• REQUIRED ACTION
Going from the line that contains "black soap dispenser: 1 -> 4" through the last line of the records, set down each line again exactly, both included, with pictures left out.

• DATA FOR PROCESSING
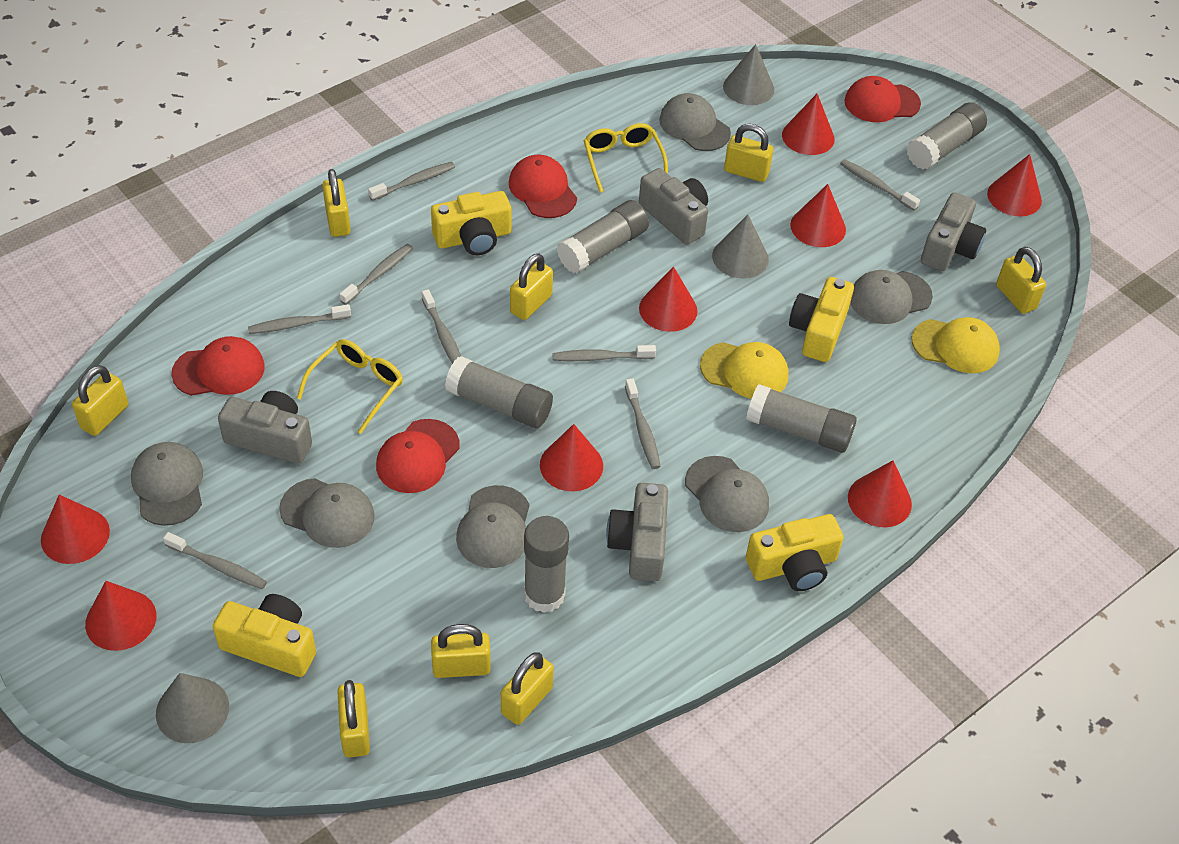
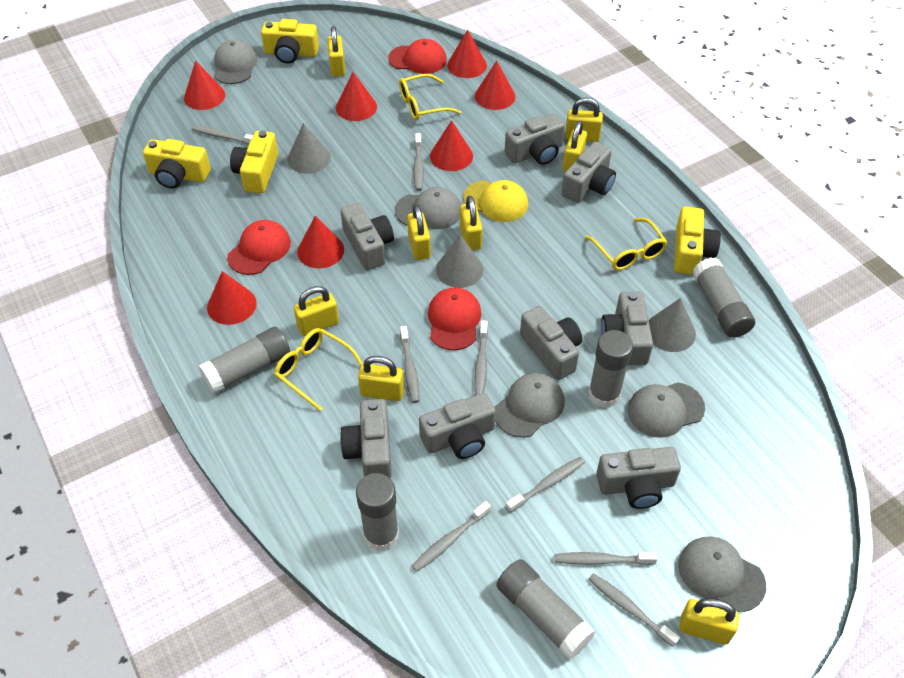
grey camera: 4 -> 8
grey cap: 6 -> 5
red cap: 4 -> 3
red cone: 8 -> 7
yellow cap: 2 -> 1
yellow glasses: 2 -> 3

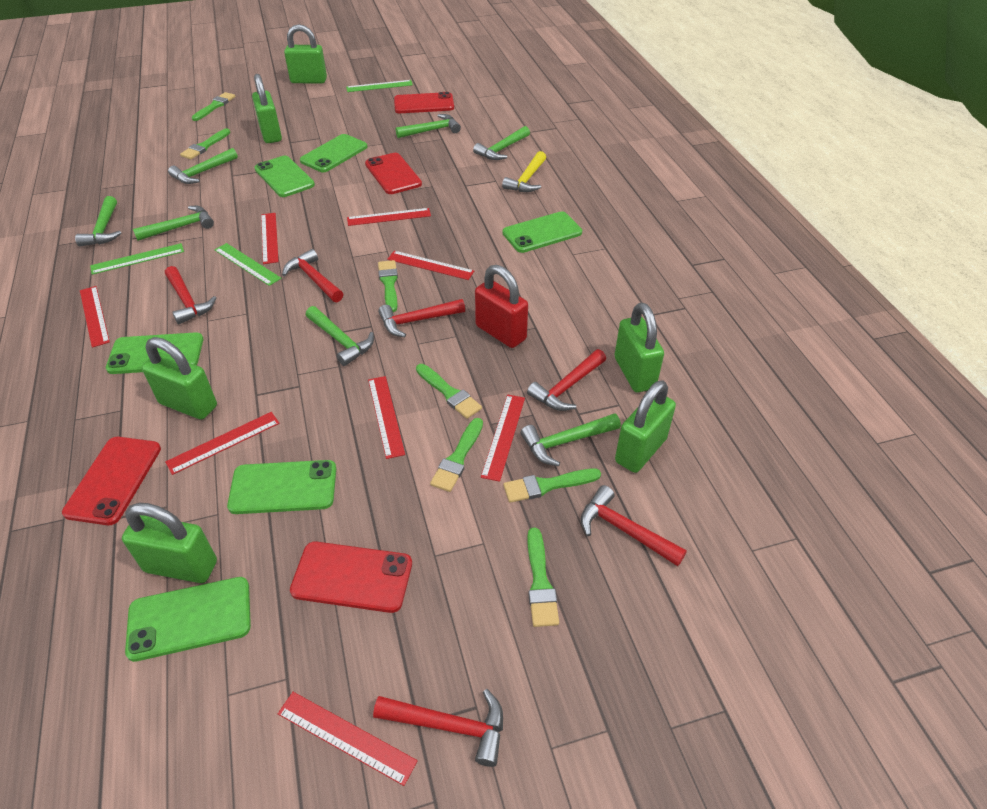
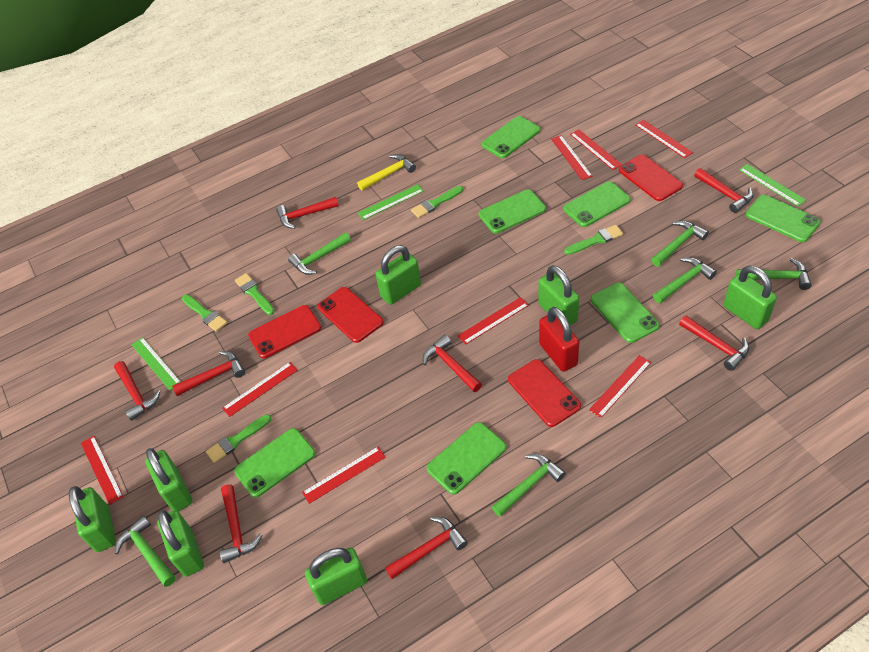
green brush: 7 -> 5
green hammer: 7 -> 6
green padlock: 6 -> 7
green phone: 6 -> 7
red hammer: 6 -> 8

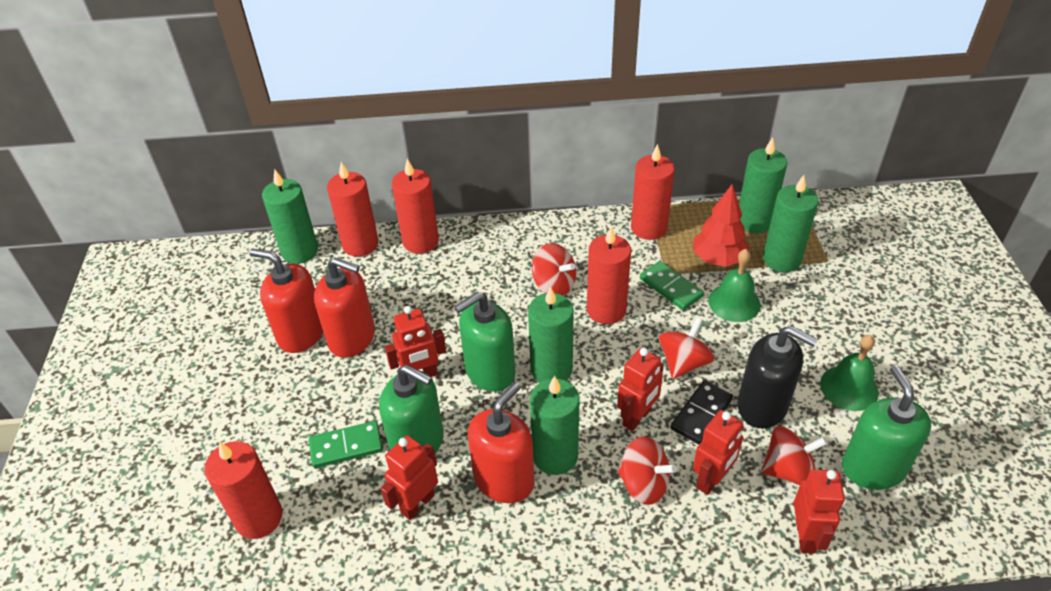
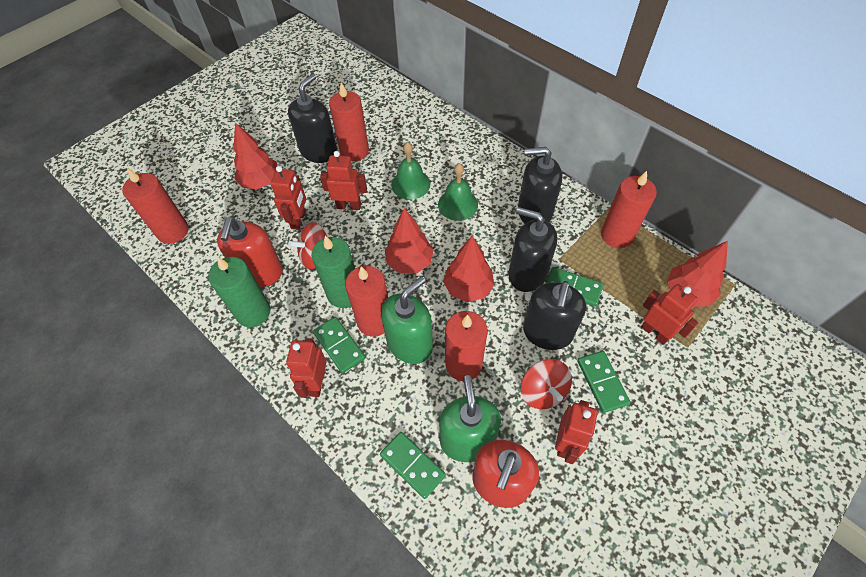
black domino: 1 -> 0
black soap dispenser: 1 -> 4
green candle: 5 -> 2
green domino: 2 -> 4
green soap dispenser: 3 -> 2
red soap dispenser: 3 -> 2
red spinning top: 4 -> 2
red tree: 1 -> 4

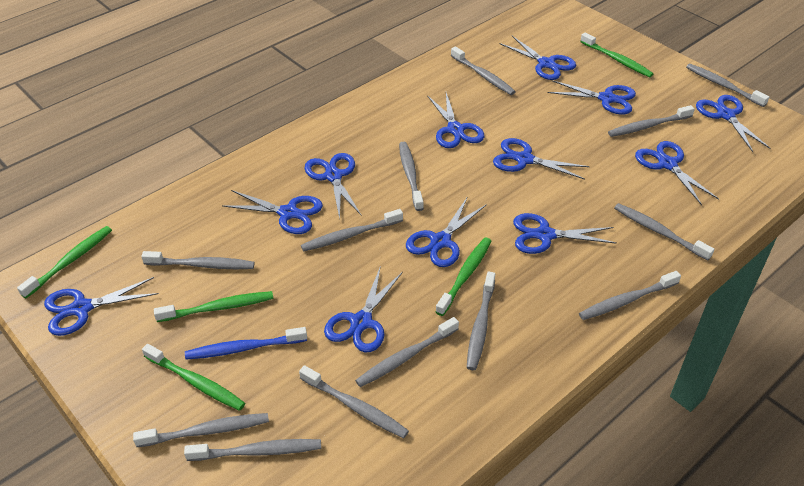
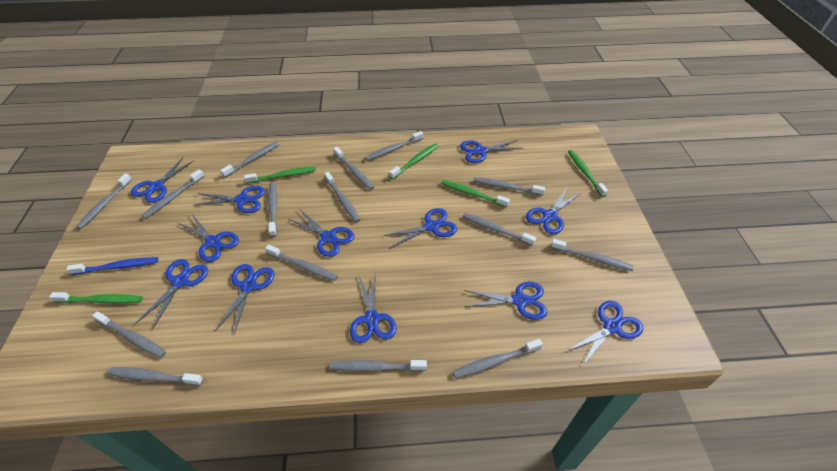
grey toothbrush: 13 -> 15

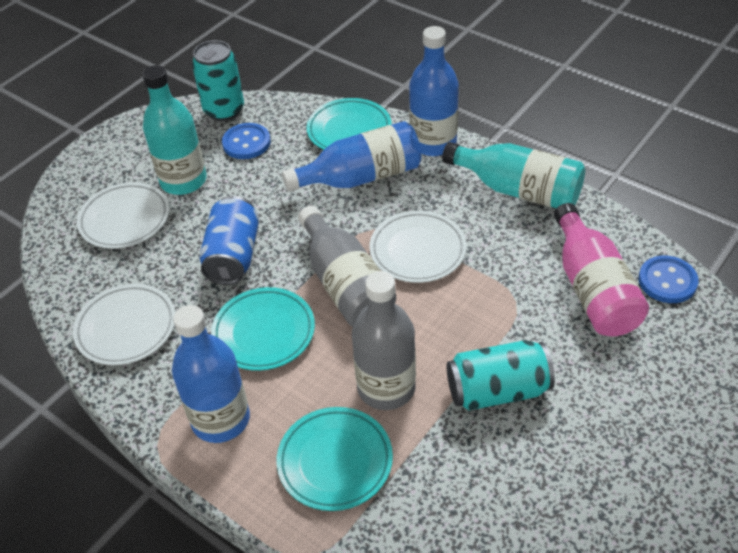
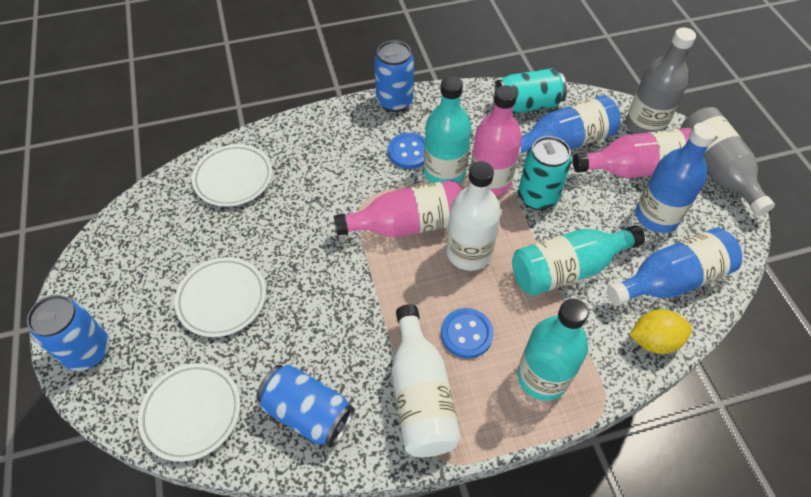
blue can: 1 -> 3
pink bottle: 1 -> 3
turquoise bottle: 2 -> 3
turquoise plate: 3 -> 0
white bottle: 0 -> 2
yellow lemon: 0 -> 1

• SOLUTION FOR THIS EXERCISE
black soap dispenser: 1 -> 4
green candle: 5 -> 2
green domino: 2 -> 4
green soap dispenser: 3 -> 2
red soap dispenser: 3 -> 2
red spinning top: 4 -> 2
red tree: 1 -> 4

grey toothbrush: 13 -> 15

blue can: 1 -> 3
pink bottle: 1 -> 3
turquoise bottle: 2 -> 3
turquoise plate: 3 -> 0
white bottle: 0 -> 2
yellow lemon: 0 -> 1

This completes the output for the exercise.